_Task to carry out_
I'd like the entries that follow repeated exactly, with the pictures left out.

BEGIN The data

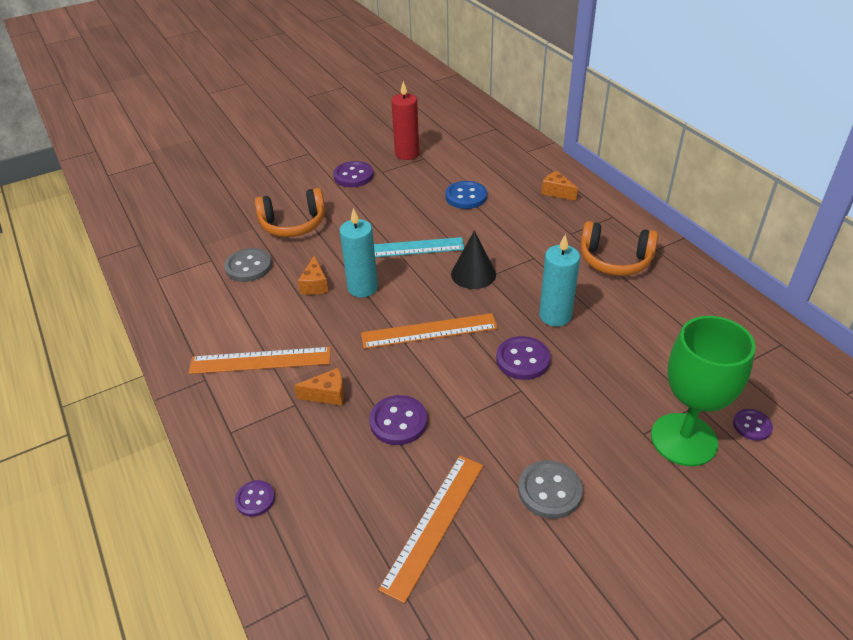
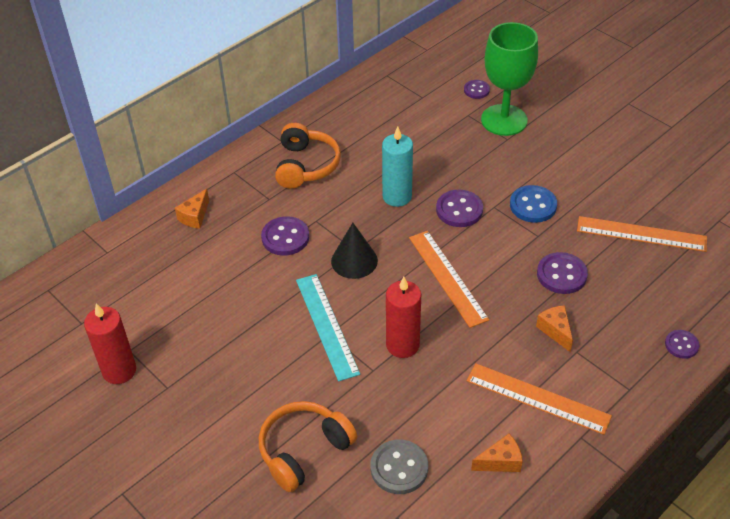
camera: 105 degrees left, 5 degrees up
(260, 360) = (537, 398): orange ruler -> orange ruler turned 45 degrees counterclockwise
(293, 224) = (303, 450): orange headphones -> orange headphones turned 105 degrees counterclockwise
(315, 285) = (411, 389): orange cheese -> orange cheese (500, 461)
(353, 176) = (181, 417): purple button -> purple button (285, 237)
(362, 288) = (402, 345): turquoise candle -> red candle
(466, 196) = (214, 291): blue button -> blue button (533, 205)
(549, 491) = (582, 180): grey button -> none

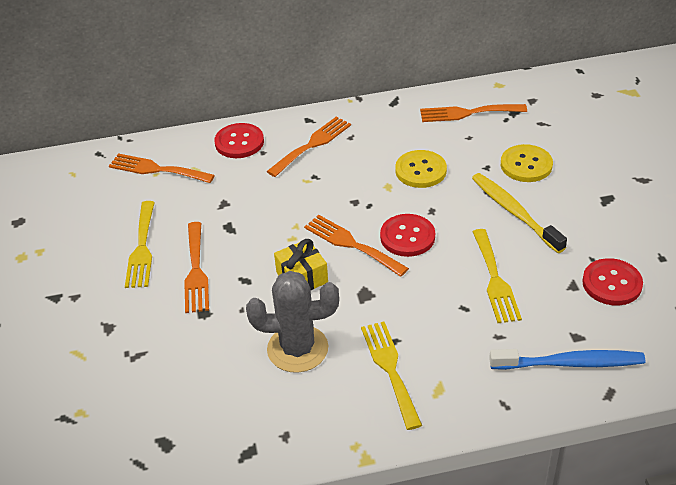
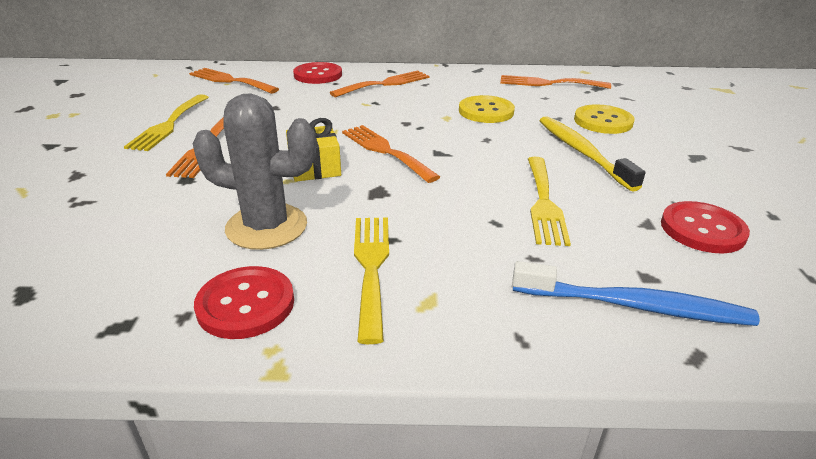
camera: 10 degrees right, 10 degrees down
(407, 237) = (451, 154): red button -> red button (246, 304)

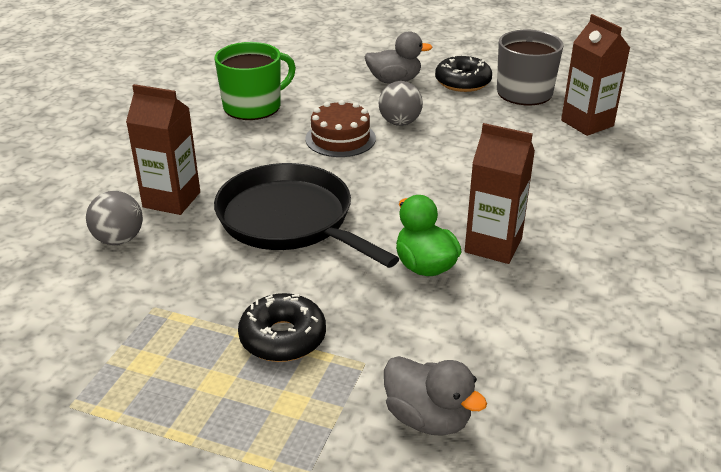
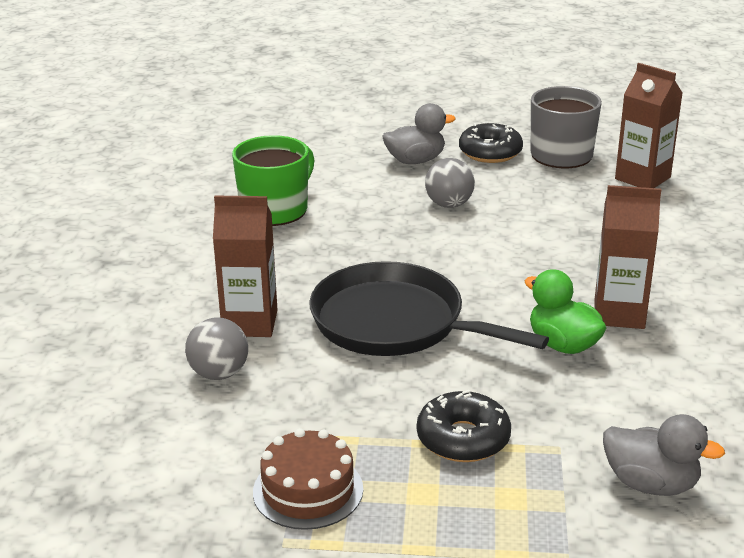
camera: 15 degrees left, 5 degrees down
(340, 138) = (395, 230): brown cake -> brown cake (308, 490)

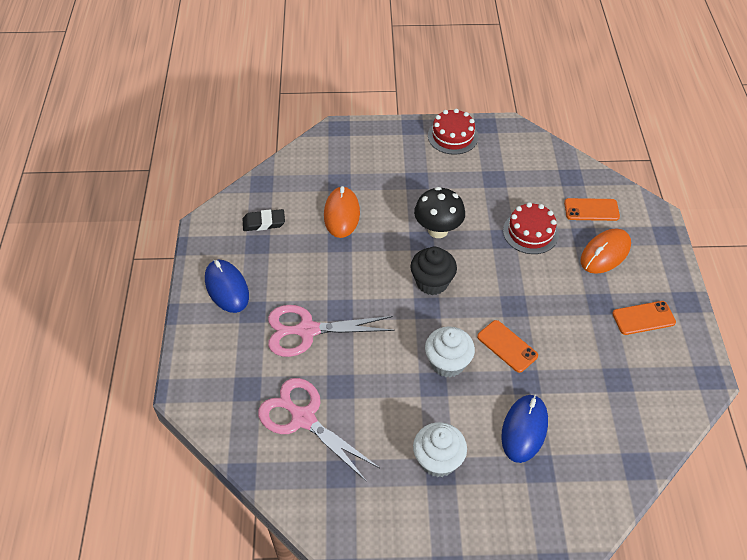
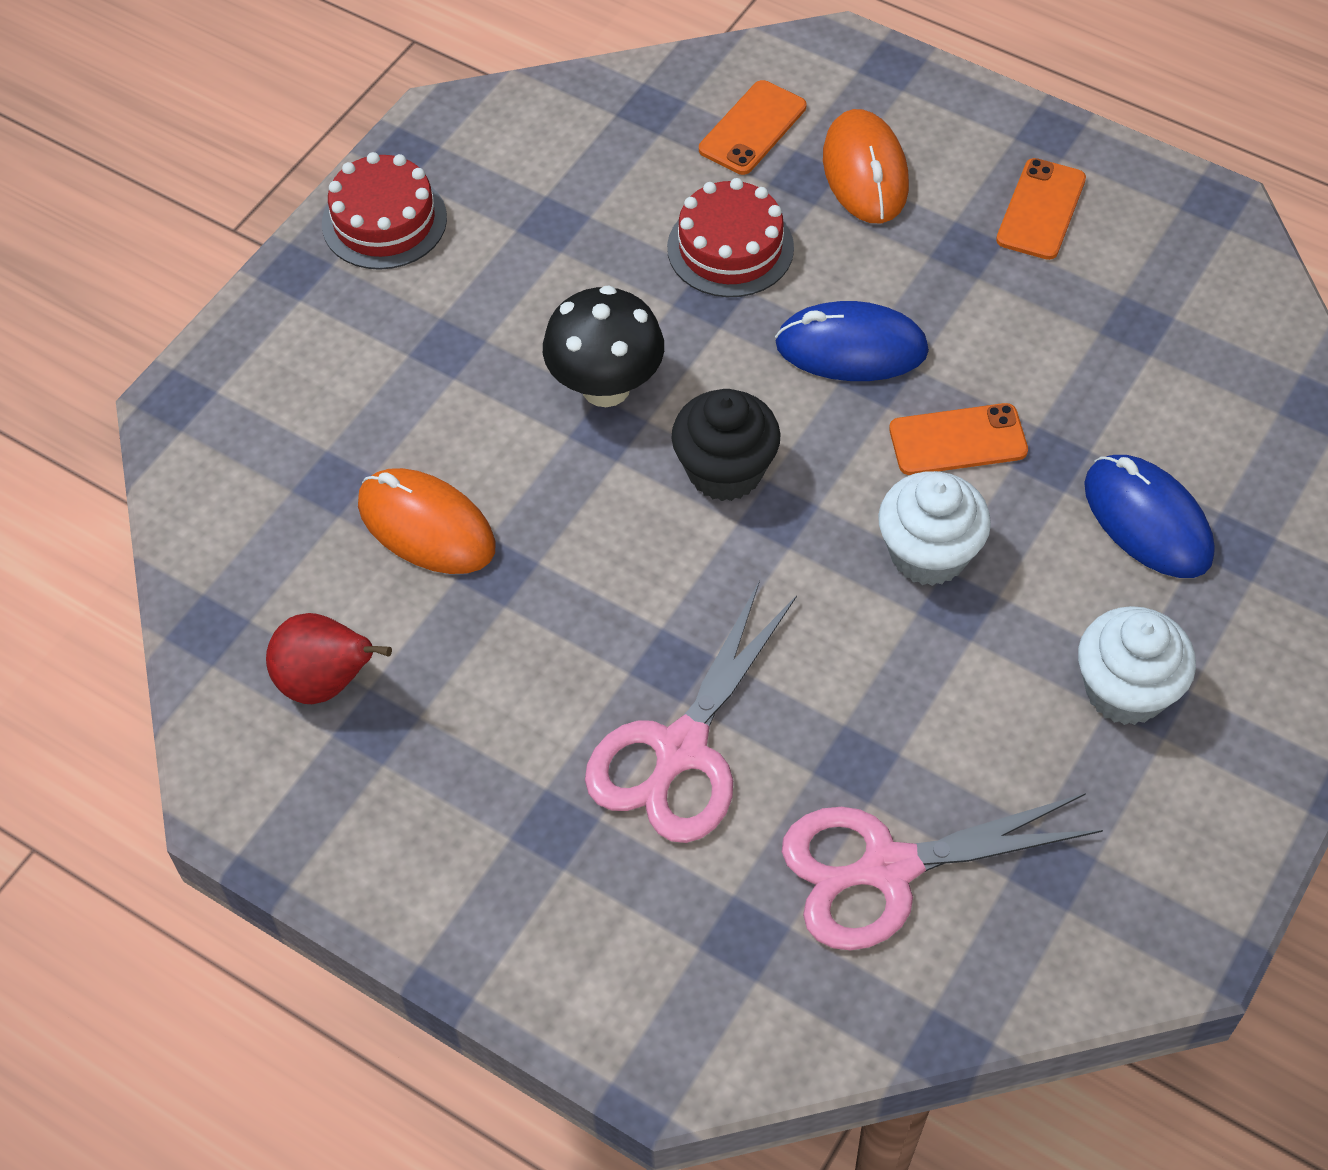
camera: 55 degrees left, 5 degrees up
(227, 288) = (452, 846): blue mouse -> blue mouse (851, 348)
(264, 222) = (327, 682): black eraser -> red pear

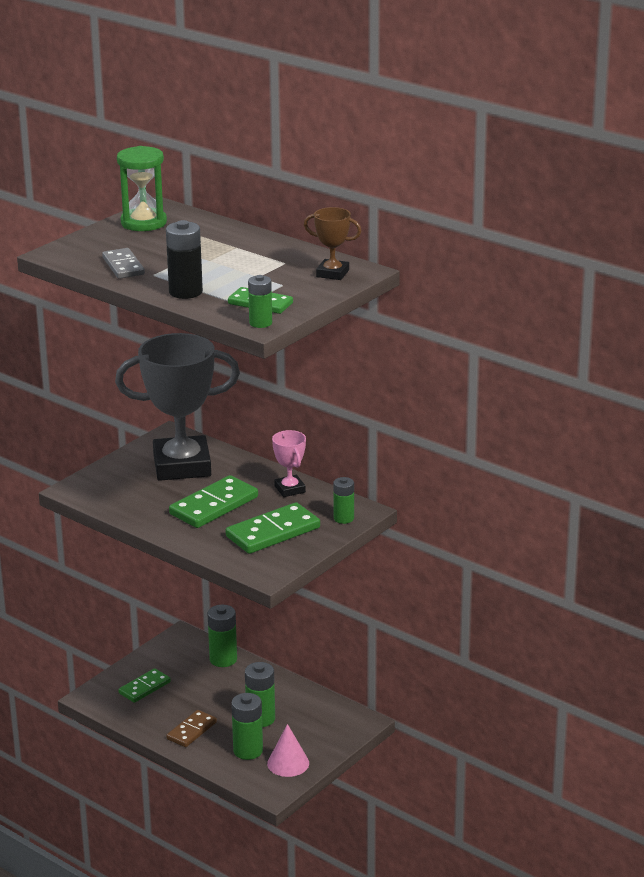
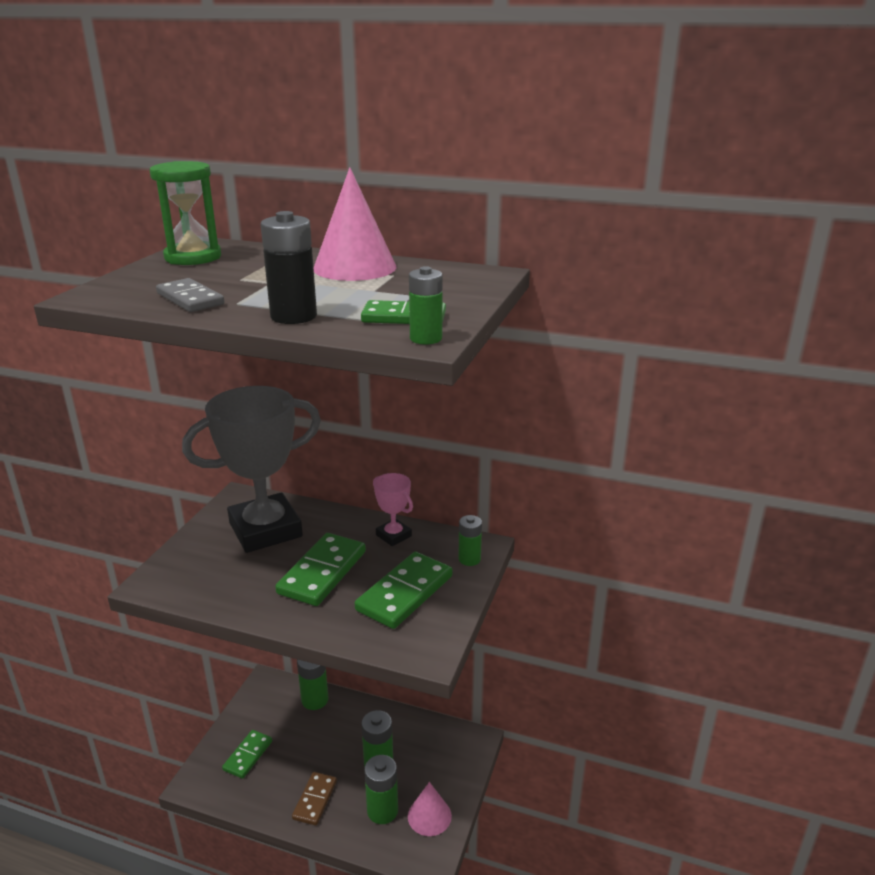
camera: 20 degrees left, 0 degrees up
(261, 251) = (354, 267): none -> pink cone
(332, 273) = (460, 278): brown trophy -> none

END The data

_Result of this task_
camera: 105 degrees left, 5 degrees up
(260, 360) = (537, 398): orange ruler -> orange ruler turned 45 degrees counterclockwise
(293, 224) = (303, 450): orange headphones -> orange headphones turned 105 degrees counterclockwise
(315, 285) = (411, 389): orange cheese -> orange cheese (500, 461)
(353, 176) = (181, 417): purple button -> purple button (285, 237)
(362, 288) = (402, 345): turquoise candle -> red candle
(466, 196) = (214, 291): blue button -> blue button (533, 205)
(549, 491) = (582, 180): grey button -> none

camera: 10 degrees right, 10 degrees down
(407, 237) = (451, 154): red button -> red button (246, 304)

camera: 15 degrees left, 5 degrees down
(340, 138) = (395, 230): brown cake -> brown cake (308, 490)

camera: 55 degrees left, 5 degrees up
(227, 288) = (452, 846): blue mouse -> blue mouse (851, 348)
(264, 222) = (327, 682): black eraser -> red pear

camera: 20 degrees left, 0 degrees up
(261, 251) = (354, 267): none -> pink cone
(332, 273) = (460, 278): brown trophy -> none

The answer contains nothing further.